Exercise instructions
An exact restatement of the data is required, with the images omitted.

The data
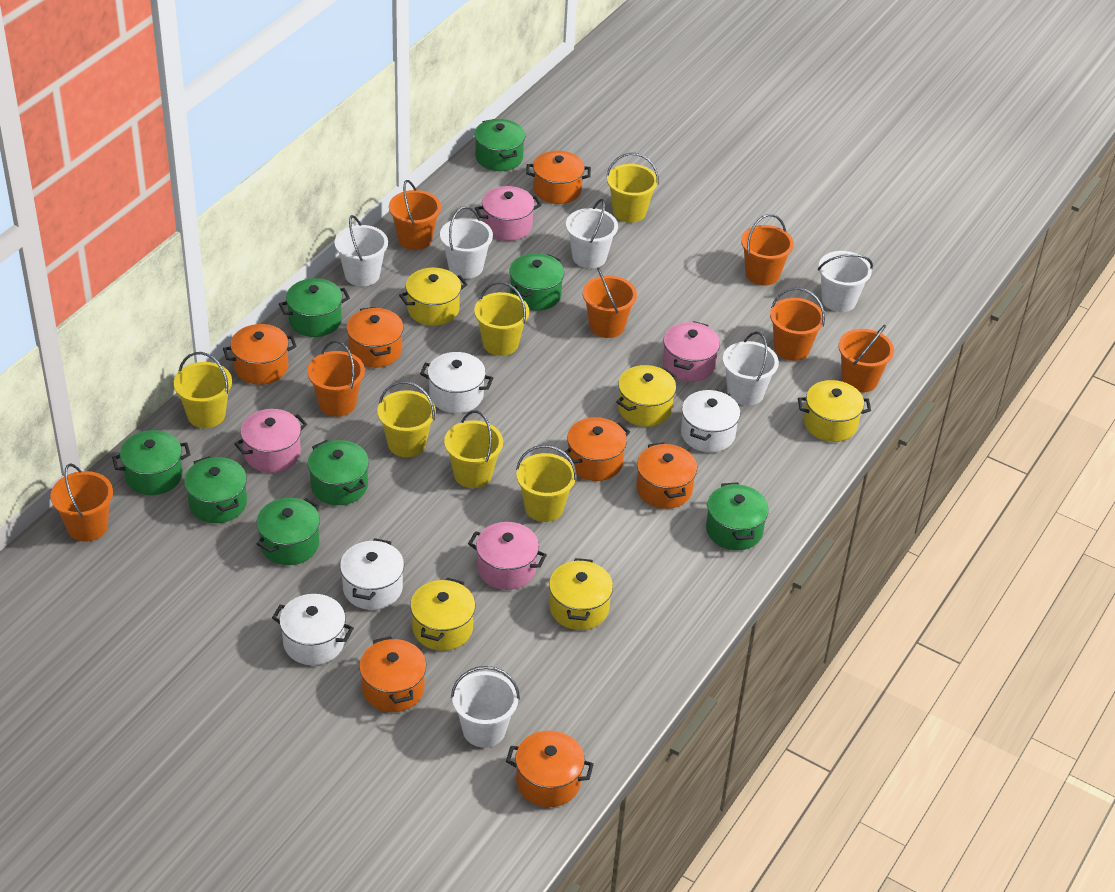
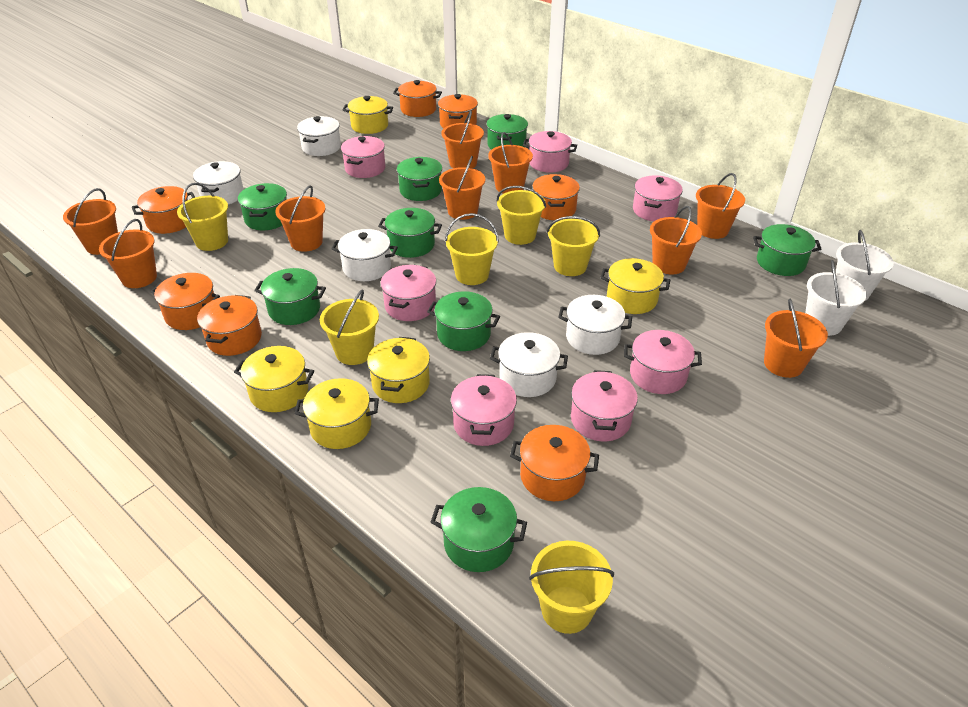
orange bucket: 7 -> 9
pink pot: 4 -> 7
white bucket: 6 -> 2
white pot: 4 -> 5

Task answer
orange bucket: 7 -> 9
pink pot: 4 -> 7
white bucket: 6 -> 2
white pot: 4 -> 5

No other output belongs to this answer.